**Objective:** Copy the records below verbatim, from their first line through the line containing "20: 12:34 -> 11:53", inclusive.
—————
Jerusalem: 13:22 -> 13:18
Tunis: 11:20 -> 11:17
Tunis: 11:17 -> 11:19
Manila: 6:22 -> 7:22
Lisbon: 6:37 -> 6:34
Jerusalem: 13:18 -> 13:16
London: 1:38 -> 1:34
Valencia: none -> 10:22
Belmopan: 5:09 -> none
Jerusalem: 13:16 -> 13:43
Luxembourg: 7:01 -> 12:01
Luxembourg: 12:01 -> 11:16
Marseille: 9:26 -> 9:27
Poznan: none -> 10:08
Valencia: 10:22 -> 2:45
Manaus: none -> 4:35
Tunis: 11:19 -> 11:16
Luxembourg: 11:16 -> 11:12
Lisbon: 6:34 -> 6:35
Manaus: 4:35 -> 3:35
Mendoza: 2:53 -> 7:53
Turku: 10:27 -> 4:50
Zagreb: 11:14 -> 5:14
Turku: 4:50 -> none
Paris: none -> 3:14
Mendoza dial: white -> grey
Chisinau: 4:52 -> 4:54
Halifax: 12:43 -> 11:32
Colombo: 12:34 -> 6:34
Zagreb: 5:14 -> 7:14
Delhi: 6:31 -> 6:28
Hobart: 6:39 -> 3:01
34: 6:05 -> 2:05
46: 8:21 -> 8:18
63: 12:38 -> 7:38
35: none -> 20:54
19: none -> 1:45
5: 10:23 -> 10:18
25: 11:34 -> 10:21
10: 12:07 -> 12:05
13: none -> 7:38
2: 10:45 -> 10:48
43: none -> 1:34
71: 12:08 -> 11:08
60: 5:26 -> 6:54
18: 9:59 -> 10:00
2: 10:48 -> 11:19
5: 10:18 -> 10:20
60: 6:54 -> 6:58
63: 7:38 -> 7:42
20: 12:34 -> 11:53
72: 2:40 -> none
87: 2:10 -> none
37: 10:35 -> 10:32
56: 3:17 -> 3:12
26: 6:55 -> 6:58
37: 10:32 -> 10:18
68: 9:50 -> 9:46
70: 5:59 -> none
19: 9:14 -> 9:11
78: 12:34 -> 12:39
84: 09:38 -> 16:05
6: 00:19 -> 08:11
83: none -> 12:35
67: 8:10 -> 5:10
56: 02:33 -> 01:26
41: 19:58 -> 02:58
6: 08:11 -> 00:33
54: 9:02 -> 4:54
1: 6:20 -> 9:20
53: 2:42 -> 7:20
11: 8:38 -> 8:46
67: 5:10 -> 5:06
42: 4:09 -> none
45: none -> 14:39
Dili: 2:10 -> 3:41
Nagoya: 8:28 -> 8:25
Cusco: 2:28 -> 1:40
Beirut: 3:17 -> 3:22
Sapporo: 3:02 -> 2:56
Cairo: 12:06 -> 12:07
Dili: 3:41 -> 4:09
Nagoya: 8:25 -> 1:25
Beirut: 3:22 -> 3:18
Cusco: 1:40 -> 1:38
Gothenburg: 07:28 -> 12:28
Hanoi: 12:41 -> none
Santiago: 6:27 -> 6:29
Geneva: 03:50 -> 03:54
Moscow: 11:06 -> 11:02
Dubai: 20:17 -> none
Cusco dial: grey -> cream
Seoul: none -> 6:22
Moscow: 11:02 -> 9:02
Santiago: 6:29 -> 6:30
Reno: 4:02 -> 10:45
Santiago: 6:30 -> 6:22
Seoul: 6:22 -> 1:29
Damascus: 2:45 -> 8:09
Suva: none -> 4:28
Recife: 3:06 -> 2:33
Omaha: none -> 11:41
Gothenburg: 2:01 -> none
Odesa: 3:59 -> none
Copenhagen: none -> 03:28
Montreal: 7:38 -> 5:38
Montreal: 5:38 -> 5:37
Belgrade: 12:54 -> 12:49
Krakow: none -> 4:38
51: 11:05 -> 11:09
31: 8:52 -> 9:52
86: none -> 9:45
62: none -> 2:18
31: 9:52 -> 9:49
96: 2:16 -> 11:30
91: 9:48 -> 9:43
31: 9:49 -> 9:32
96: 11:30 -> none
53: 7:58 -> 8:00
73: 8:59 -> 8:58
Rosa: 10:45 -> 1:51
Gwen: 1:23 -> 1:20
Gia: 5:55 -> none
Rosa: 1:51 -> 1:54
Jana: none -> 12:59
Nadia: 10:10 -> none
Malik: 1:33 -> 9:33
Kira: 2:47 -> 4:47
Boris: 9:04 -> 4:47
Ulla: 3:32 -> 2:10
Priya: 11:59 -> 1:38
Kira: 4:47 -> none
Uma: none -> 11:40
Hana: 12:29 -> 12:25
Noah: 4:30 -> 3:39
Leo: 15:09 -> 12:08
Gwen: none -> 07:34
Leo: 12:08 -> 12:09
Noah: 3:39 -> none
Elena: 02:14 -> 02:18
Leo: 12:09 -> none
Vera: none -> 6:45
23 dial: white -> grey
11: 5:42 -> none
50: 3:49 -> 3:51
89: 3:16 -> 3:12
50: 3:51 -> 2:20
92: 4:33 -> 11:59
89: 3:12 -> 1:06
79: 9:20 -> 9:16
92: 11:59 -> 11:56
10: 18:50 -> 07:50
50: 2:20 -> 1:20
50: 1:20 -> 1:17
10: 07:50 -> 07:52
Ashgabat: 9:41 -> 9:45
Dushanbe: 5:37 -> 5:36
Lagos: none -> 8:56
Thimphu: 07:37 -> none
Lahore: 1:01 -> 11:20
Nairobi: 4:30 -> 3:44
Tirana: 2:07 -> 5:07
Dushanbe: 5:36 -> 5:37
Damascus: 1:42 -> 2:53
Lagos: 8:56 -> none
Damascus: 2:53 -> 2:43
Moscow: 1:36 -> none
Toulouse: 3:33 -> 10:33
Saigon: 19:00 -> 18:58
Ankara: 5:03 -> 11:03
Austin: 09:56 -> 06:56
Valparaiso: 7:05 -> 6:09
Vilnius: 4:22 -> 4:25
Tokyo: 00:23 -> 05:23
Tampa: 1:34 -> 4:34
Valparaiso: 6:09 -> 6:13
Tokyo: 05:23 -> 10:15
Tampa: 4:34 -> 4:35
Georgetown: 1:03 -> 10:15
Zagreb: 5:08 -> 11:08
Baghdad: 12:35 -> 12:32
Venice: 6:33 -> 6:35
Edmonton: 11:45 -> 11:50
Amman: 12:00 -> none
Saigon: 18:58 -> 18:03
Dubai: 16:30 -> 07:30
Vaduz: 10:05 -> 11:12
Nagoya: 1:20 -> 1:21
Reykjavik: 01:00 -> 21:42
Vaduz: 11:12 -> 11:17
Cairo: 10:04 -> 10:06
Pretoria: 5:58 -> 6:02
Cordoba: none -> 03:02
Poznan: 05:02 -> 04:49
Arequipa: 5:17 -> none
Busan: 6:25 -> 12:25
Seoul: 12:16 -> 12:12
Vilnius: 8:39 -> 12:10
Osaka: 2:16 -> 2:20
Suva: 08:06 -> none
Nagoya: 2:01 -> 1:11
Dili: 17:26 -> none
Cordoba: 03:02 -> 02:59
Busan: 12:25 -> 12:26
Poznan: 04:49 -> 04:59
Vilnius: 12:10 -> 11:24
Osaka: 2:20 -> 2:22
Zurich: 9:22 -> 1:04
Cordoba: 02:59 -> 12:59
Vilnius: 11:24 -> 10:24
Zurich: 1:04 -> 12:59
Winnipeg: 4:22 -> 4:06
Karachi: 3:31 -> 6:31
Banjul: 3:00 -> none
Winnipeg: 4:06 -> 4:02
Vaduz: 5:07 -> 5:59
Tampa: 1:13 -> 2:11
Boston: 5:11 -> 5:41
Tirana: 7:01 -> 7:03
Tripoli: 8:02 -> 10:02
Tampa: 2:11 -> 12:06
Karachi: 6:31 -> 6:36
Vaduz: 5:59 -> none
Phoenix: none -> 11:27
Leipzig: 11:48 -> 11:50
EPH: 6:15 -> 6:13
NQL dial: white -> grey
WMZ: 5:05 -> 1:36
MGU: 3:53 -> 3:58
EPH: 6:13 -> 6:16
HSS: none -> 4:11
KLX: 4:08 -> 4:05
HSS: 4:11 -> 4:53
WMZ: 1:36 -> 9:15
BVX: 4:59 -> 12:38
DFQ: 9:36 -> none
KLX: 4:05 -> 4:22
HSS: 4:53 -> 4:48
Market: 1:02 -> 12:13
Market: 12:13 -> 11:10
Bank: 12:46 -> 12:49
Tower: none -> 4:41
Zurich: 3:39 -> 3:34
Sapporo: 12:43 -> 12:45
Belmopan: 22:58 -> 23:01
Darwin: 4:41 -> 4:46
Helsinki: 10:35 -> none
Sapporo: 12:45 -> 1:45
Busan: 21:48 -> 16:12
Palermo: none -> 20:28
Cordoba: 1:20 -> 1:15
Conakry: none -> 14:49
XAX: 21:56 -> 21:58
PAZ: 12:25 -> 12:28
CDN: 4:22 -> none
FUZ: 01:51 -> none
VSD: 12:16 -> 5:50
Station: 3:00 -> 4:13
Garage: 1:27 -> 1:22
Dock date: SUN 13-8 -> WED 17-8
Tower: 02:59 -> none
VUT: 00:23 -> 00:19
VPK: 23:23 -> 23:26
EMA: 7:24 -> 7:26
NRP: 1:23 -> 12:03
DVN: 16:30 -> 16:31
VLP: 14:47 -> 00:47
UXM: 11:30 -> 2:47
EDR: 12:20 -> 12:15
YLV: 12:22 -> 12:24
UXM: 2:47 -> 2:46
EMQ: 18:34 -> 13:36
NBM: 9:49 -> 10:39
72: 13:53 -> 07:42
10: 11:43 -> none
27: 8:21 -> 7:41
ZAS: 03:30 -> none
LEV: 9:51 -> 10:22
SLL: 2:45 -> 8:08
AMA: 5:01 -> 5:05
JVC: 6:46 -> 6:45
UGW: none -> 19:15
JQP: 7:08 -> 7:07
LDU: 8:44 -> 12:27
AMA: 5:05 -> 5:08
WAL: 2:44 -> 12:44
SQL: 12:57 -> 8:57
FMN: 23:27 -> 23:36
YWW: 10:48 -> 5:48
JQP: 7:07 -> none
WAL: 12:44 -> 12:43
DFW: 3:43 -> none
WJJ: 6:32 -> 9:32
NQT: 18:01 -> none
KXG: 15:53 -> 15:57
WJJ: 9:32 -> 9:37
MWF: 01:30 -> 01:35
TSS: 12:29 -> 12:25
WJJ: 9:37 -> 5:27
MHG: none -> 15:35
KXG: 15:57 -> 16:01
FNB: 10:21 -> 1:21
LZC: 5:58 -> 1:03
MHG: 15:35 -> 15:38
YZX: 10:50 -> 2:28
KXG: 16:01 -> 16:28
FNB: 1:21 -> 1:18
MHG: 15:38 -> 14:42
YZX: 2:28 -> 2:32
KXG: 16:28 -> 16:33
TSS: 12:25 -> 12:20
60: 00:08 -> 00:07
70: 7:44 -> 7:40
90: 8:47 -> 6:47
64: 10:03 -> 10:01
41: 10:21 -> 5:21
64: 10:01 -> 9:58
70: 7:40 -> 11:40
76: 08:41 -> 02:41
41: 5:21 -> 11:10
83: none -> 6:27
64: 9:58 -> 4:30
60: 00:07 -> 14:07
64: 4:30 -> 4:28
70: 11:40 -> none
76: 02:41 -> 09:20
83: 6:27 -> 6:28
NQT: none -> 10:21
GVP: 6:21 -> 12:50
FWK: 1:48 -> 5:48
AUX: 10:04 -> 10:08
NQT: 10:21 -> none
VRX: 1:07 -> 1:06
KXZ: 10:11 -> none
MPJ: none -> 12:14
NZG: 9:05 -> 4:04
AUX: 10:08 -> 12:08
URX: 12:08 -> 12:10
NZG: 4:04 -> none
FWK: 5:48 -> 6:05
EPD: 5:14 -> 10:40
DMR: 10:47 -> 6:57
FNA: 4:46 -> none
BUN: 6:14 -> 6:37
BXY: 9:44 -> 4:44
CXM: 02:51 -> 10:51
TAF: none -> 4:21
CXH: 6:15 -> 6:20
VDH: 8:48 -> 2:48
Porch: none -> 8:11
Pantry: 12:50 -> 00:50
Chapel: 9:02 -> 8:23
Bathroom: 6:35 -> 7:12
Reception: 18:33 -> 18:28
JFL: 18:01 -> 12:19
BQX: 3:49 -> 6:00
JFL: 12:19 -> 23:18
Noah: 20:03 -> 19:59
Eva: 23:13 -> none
—————
**Exercise result:**
Jerusalem: 13:22 -> 13:18
Tunis: 11:20 -> 11:17
Tunis: 11:17 -> 11:19
Manila: 6:22 -> 7:22
Lisbon: 6:37 -> 6:34
Jerusalem: 13:18 -> 13:16
London: 1:38 -> 1:34
Valencia: none -> 10:22
Belmopan: 5:09 -> none
Jerusalem: 13:16 -> 13:43
Luxembourg: 7:01 -> 12:01
Luxembourg: 12:01 -> 11:16
Marseille: 9:26 -> 9:27
Poznan: none -> 10:08
Valencia: 10:22 -> 2:45
Manaus: none -> 4:35
Tunis: 11:19 -> 11:16
Luxembourg: 11:16 -> 11:12
Lisbon: 6:34 -> 6:35
Manaus: 4:35 -> 3:35
Mendoza: 2:53 -> 7:53
Turku: 10:27 -> 4:50
Zagreb: 11:14 -> 5:14
Turku: 4:50 -> none
Paris: none -> 3:14
Mendoza dial: white -> grey
Chisinau: 4:52 -> 4:54
Halifax: 12:43 -> 11:32
Colombo: 12:34 -> 6:34
Zagreb: 5:14 -> 7:14
Delhi: 6:31 -> 6:28
Hobart: 6:39 -> 3:01
34: 6:05 -> 2:05
46: 8:21 -> 8:18
63: 12:38 -> 7:38
35: none -> 20:54
19: none -> 1:45
5: 10:23 -> 10:18
25: 11:34 -> 10:21
10: 12:07 -> 12:05
13: none -> 7:38
2: 10:45 -> 10:48
43: none -> 1:34
71: 12:08 -> 11:08
60: 5:26 -> 6:54
18: 9:59 -> 10:00
2: 10:48 -> 11:19
5: 10:18 -> 10:20
60: 6:54 -> 6:58
63: 7:38 -> 7:42
20: 12:34 -> 11:53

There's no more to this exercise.